-- start LISTING --

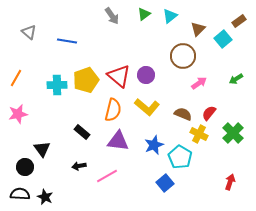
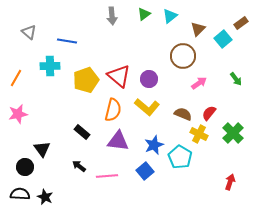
gray arrow: rotated 30 degrees clockwise
brown rectangle: moved 2 px right, 2 px down
purple circle: moved 3 px right, 4 px down
green arrow: rotated 96 degrees counterclockwise
cyan cross: moved 7 px left, 19 px up
black arrow: rotated 48 degrees clockwise
pink line: rotated 25 degrees clockwise
blue square: moved 20 px left, 12 px up
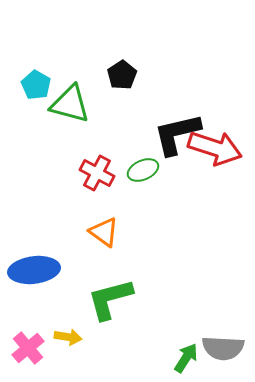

-- end LISTING --

### TO DO
Turn the lines in the records above into a JSON list of strings, one string per line, with blank lines and pictures left out.

### TASK RESPONSE
[
  "gray arrow: rotated 30 degrees clockwise",
  "brown rectangle: moved 2 px right, 2 px down",
  "purple circle: moved 3 px right, 4 px down",
  "green arrow: rotated 96 degrees counterclockwise",
  "cyan cross: moved 7 px left, 19 px up",
  "black arrow: rotated 48 degrees clockwise",
  "pink line: rotated 25 degrees clockwise",
  "blue square: moved 20 px left, 12 px up"
]